→ **Dataset content**

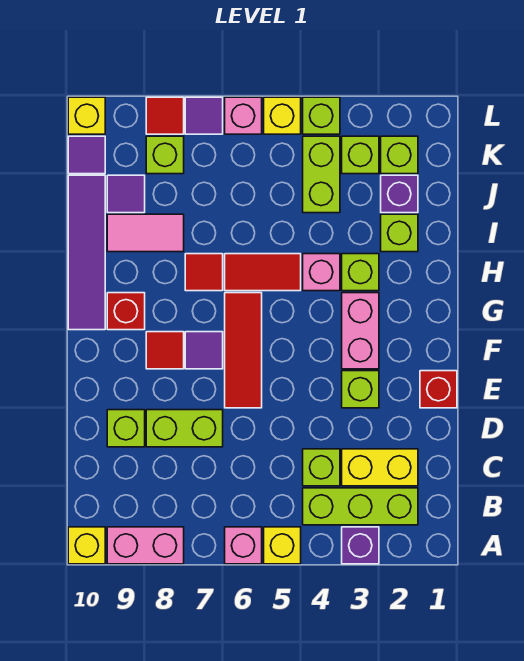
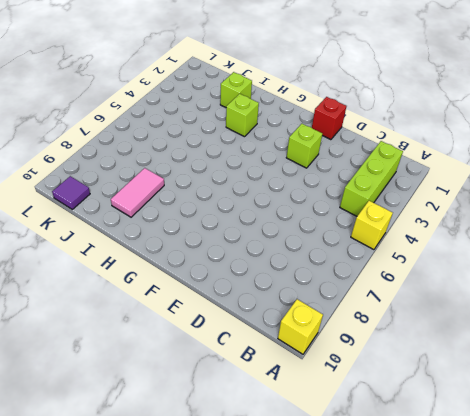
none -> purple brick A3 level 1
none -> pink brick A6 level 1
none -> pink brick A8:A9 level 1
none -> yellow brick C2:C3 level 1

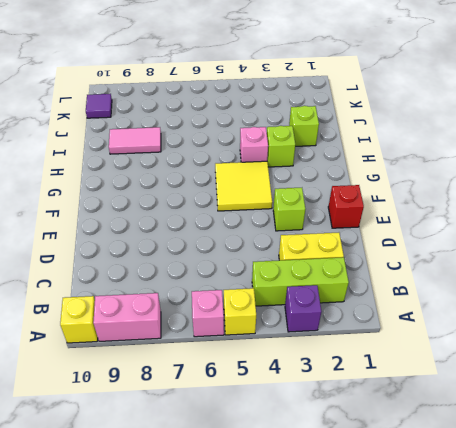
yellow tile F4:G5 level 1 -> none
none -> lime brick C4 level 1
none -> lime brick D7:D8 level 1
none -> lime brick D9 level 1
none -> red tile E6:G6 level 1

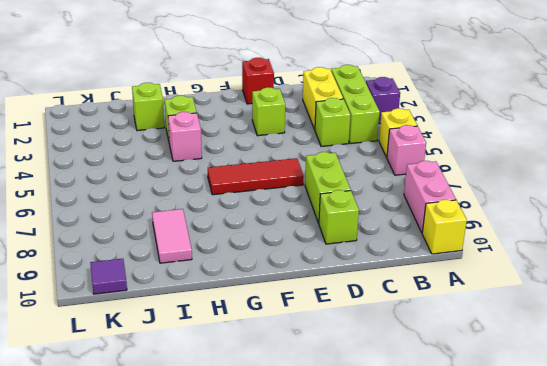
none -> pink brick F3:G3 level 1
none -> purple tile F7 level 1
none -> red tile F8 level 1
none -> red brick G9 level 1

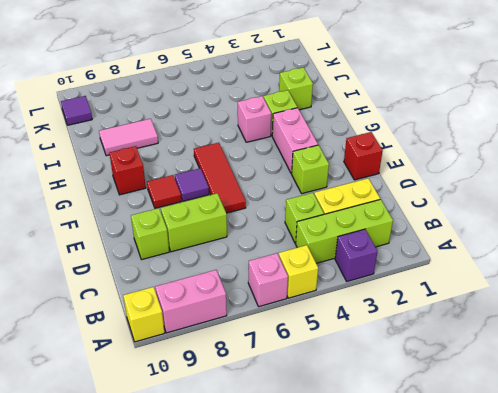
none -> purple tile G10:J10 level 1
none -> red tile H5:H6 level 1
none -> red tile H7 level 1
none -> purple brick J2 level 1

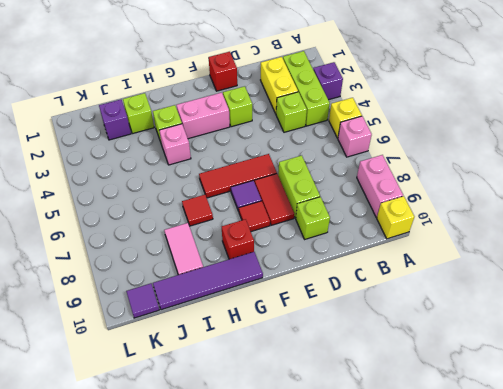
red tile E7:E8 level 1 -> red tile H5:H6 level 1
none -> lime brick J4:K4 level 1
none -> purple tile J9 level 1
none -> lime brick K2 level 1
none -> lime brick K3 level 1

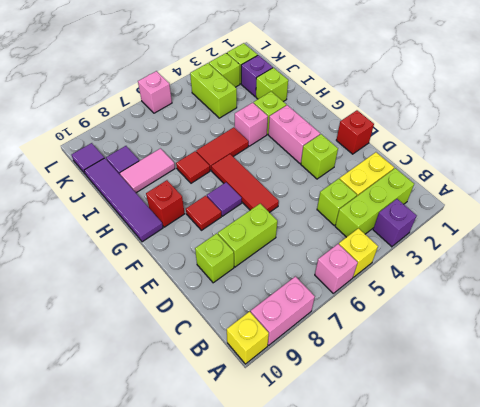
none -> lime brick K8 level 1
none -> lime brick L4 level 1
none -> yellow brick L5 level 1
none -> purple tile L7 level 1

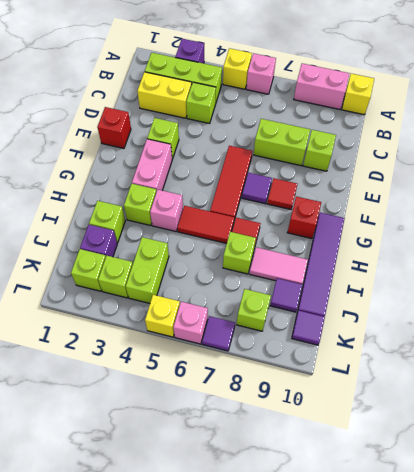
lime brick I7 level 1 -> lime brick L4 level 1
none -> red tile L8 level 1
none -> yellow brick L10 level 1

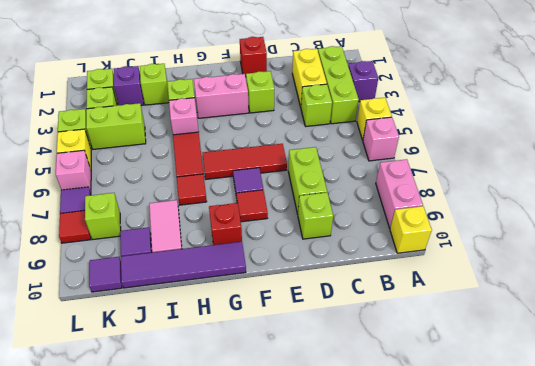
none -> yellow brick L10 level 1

→ **Assigned task**
What is needed is an exact copy of the lines from the one with "none -> lime brick K2 level 1" through the end of the data above, both included, minus any pictures.

→ **Written solution**
none -> lime brick K2 level 1
none -> lime brick K3 level 1

none -> lime brick K8 level 1
none -> lime brick L4 level 1
none -> yellow brick L5 level 1
none -> purple tile L7 level 1

lime brick I7 level 1 -> lime brick L4 level 1
none -> red tile L8 level 1
none -> yellow brick L10 level 1

none -> yellow brick L10 level 1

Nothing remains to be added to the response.